**TASK INSTRUCTIONS:** Beginning with the first line, please repeat the entries exactly and end on the line that contains "none -> brown round brick J10 level 2".

Coordinate-based object records
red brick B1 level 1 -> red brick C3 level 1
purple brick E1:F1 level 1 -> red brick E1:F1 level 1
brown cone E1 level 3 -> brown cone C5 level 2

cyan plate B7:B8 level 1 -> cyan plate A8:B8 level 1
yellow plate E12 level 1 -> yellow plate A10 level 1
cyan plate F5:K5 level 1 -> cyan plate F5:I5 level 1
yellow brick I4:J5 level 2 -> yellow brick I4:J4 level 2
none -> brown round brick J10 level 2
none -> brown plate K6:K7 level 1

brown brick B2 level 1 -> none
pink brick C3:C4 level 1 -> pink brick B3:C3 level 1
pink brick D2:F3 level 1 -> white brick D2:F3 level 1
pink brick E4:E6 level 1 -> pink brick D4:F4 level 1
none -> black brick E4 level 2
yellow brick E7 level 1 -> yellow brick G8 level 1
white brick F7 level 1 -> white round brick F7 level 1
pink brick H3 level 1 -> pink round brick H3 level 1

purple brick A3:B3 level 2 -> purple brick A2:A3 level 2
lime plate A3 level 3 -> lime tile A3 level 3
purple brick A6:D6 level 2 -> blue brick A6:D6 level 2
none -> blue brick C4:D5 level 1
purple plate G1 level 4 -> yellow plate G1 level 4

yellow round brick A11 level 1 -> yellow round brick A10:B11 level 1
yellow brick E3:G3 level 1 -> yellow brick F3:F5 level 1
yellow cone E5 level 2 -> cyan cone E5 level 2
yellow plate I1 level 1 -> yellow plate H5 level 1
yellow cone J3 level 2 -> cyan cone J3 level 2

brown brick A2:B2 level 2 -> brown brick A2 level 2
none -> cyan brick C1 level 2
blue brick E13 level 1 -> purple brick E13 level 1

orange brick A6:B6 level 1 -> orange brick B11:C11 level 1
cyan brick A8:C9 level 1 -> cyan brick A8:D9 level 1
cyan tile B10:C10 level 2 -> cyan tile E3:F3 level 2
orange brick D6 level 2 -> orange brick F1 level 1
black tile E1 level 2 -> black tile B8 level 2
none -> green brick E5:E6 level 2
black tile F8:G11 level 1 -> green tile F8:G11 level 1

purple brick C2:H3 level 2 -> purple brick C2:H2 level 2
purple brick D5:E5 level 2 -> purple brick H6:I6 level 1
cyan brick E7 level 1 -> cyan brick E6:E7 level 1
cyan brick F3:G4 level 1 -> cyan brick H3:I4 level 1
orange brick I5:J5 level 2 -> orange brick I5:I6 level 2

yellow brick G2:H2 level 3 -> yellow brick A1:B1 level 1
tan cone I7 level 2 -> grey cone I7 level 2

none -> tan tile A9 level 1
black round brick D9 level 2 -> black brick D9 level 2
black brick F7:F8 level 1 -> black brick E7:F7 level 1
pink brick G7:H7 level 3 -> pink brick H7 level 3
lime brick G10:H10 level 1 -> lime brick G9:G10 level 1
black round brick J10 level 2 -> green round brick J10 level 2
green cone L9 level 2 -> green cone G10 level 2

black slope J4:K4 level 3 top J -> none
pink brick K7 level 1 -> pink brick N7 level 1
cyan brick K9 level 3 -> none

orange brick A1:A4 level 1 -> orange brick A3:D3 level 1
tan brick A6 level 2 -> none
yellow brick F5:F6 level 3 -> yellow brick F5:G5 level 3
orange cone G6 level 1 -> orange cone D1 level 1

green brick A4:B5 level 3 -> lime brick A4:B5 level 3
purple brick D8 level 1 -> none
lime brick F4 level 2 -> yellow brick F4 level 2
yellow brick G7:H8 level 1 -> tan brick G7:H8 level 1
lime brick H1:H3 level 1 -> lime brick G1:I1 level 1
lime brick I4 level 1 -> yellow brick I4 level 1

**EXERCISE OUTPUT:**
red brick B1 level 1 -> red brick C3 level 1
purple brick E1:F1 level 1 -> red brick E1:F1 level 1
brown cone E1 level 3 -> brown cone C5 level 2

cyan plate B7:B8 level 1 -> cyan plate A8:B8 level 1
yellow plate E12 level 1 -> yellow plate A10 level 1
cyan plate F5:K5 level 1 -> cyan plate F5:I5 level 1
yellow brick I4:J5 level 2 -> yellow brick I4:J4 level 2
none -> brown round brick J10 level 2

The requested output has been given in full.